Action item → Among the entries below, find the lines that contain the string "yellow". State only how many there are.

Data extracts →
•••

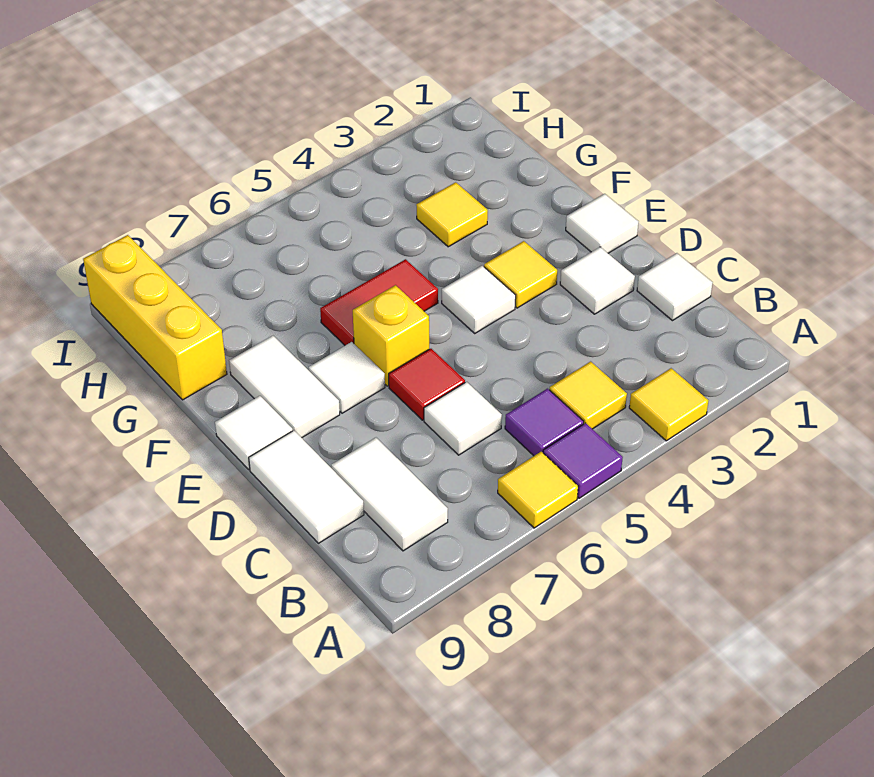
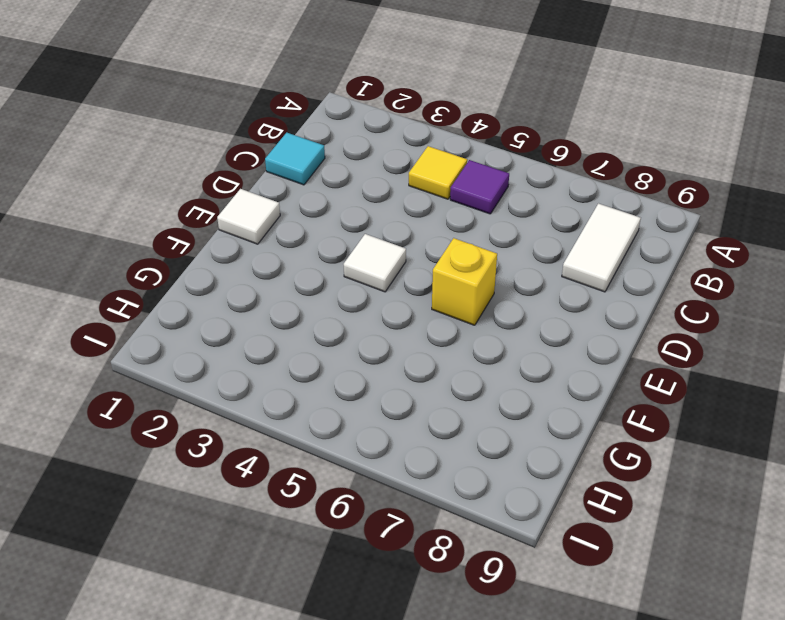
cyan tile C1 level 1 -> white tile C1 level 1
none -> yellow tile A3 level 1
none -> purple tile A5 level 1
none -> yellow tile A6 level 1

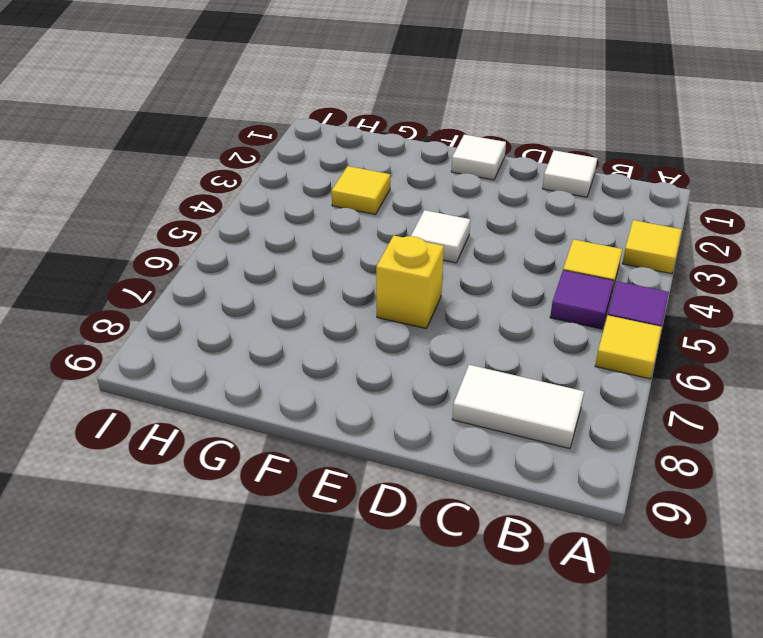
none -> white tile C6 level 1
none -> white tile C9:D9 level 1
none -> white tile D2 level 1

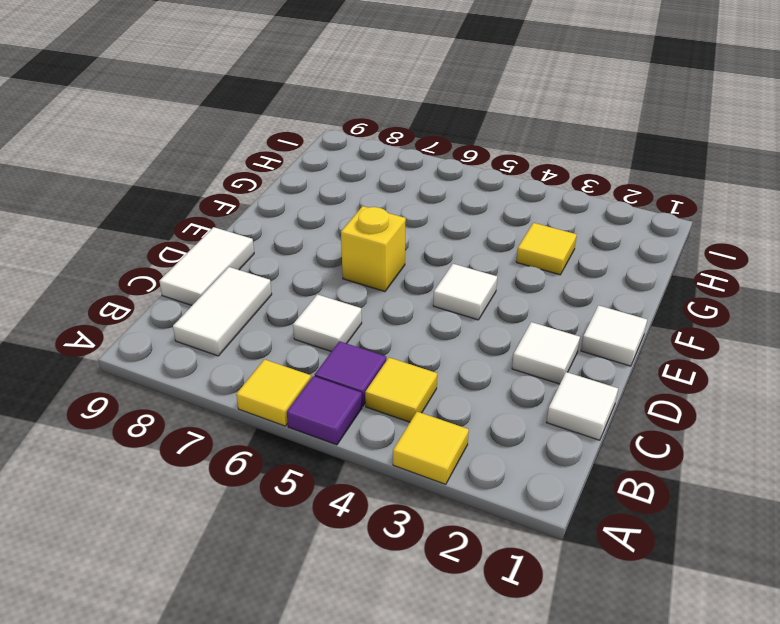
none -> red tile D6 level 1
none -> yellow tile E3 level 1
none -> white tile E7 level 1

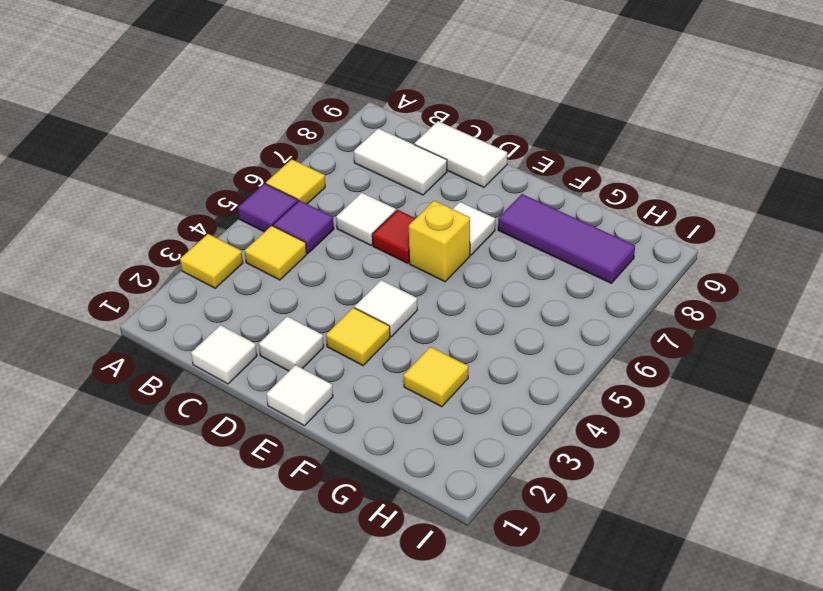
purple tile F8:H8 level 1 -> white tile E8:F8 level 1
none -> white tile E9 level 1
none -> red tile F5:F6 level 1
none -> yellow brick G9:I9 level 1

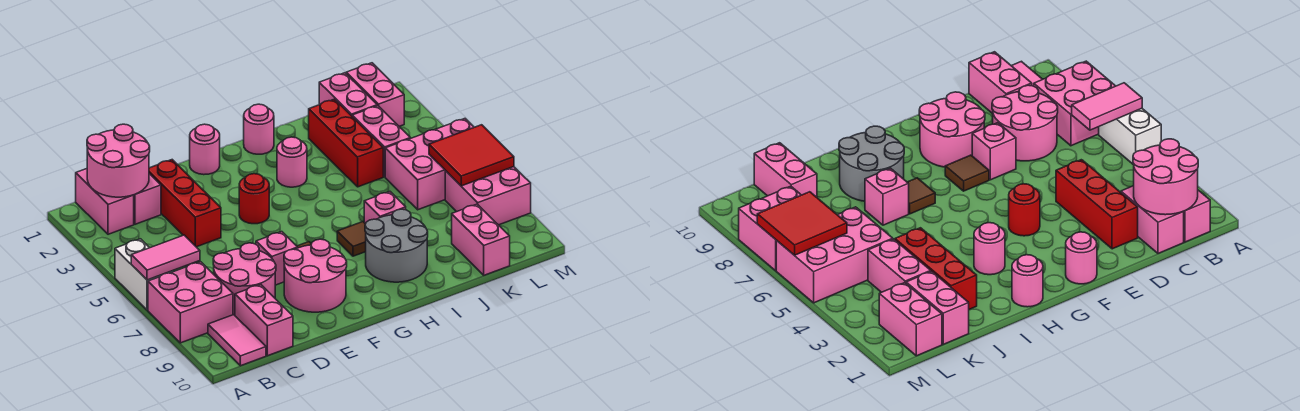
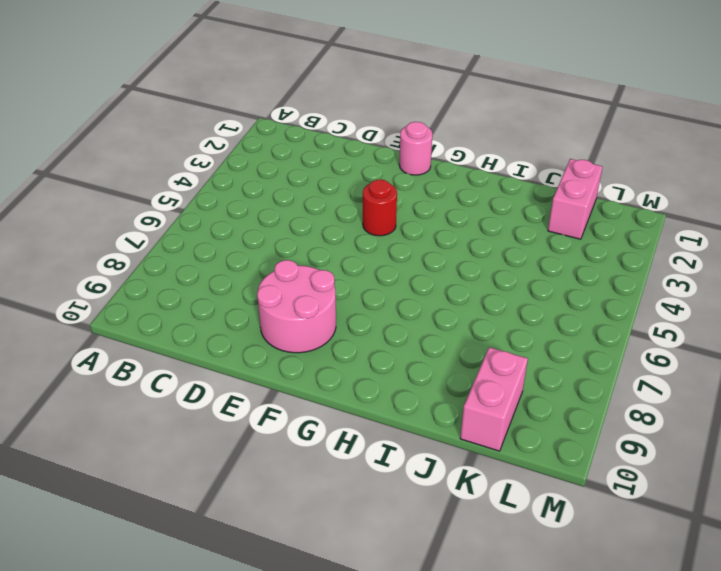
none -> white brick A5:A6 level 1
none -> pink brick A7:B8 level 1
none -> pink brick B1:B2 level 1

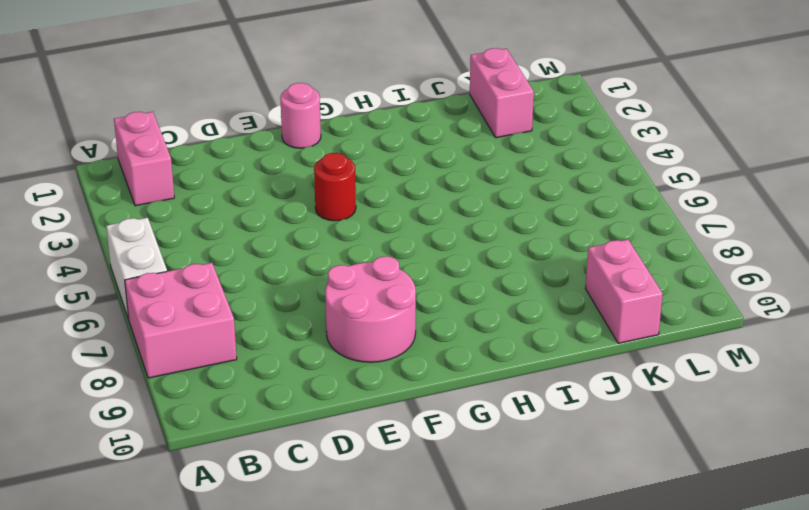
none -> pink tile B9:B10 level 1
none -> pink brick C1:C2 level 1
none -> pink round brick C7:D8 level 1

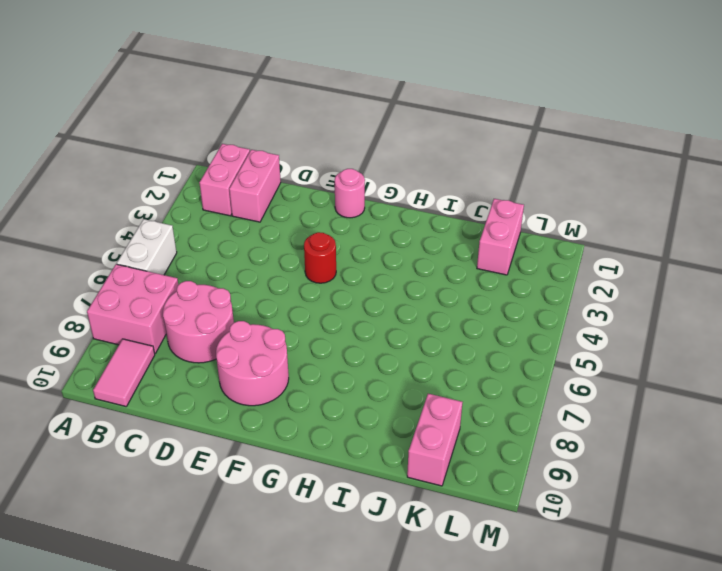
none -> pink brick C9:C10 level 1
none -> red brick D2:D4 level 1
none -> pink brick E7 level 1

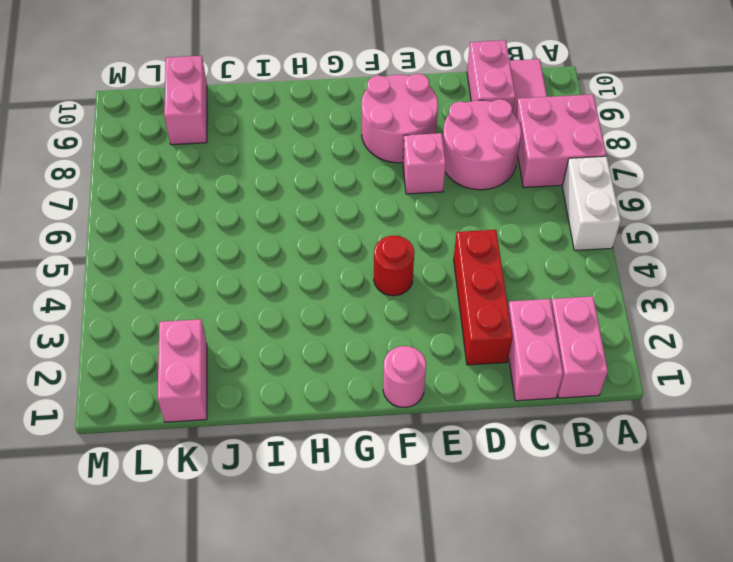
none -> brown tile F7 level 1
none -> pink round brick H1 level 1
none -> pink round brick H3 level 1

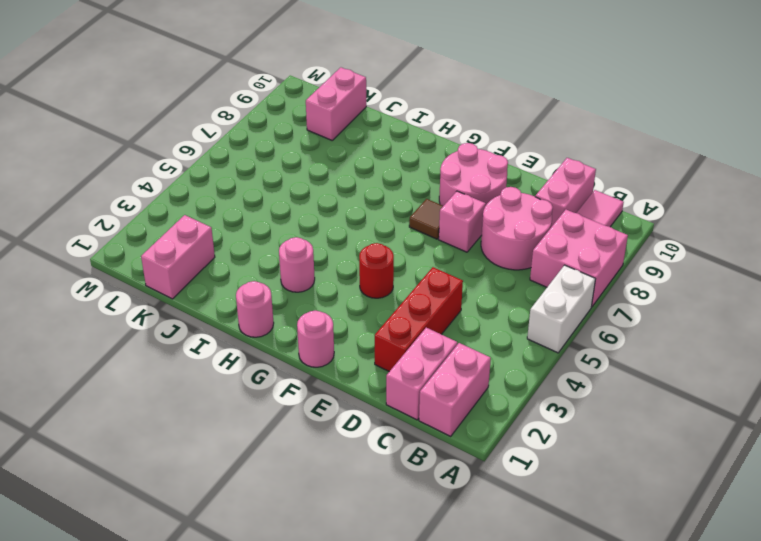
none -> brown tile H7 level 1
none -> grey round brick H8:I9 level 1
none -> pink brick I7 level 1

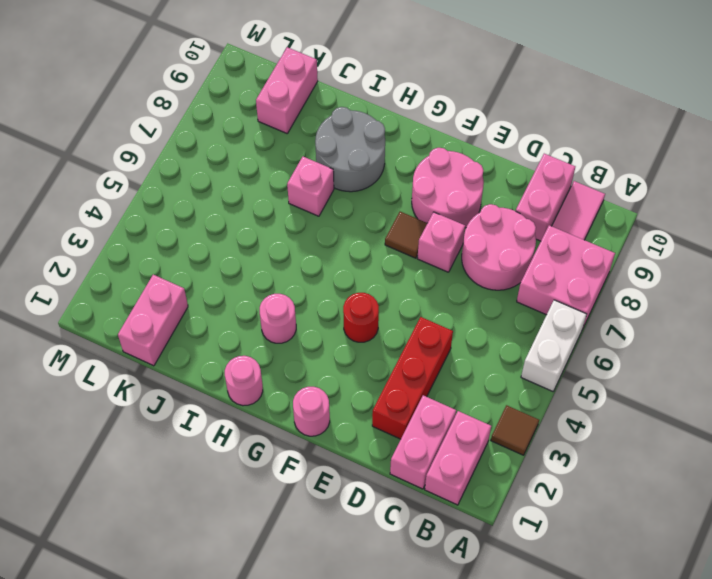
brown tile A3 level 1 -> brown tile H7 level 1
none -> red brick J2:J4 level 1
none -> pink brick K3:K4 level 1
none -> pink brick K5:M6 level 1

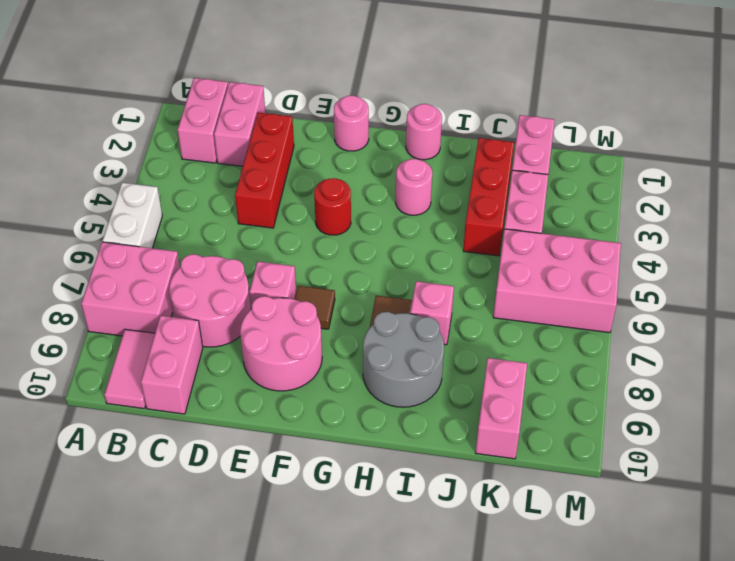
none -> pink brick L1:L2 level 1
none -> pink brick L7:M8 level 1
none -> pink tile A6:B6 level 2

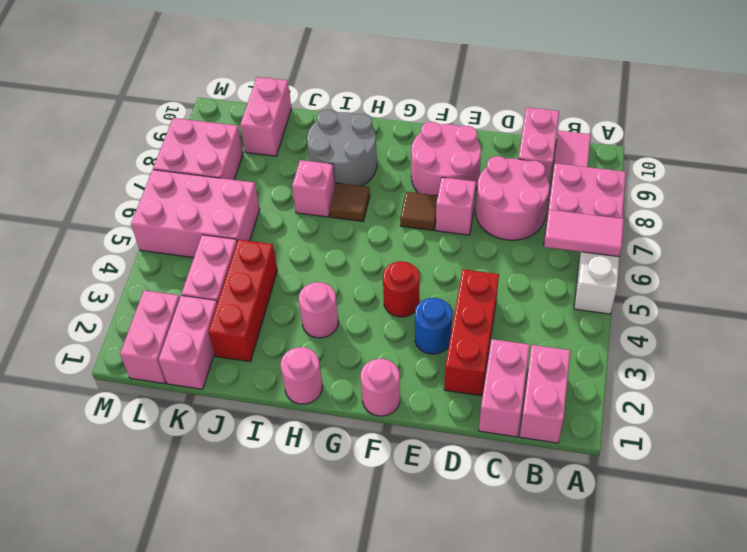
blue round brick E3 level 1 -> none
none -> pink round brick B1:C2 level 2
none -> red tile L6:M7 level 2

•••

Solution to this task → 4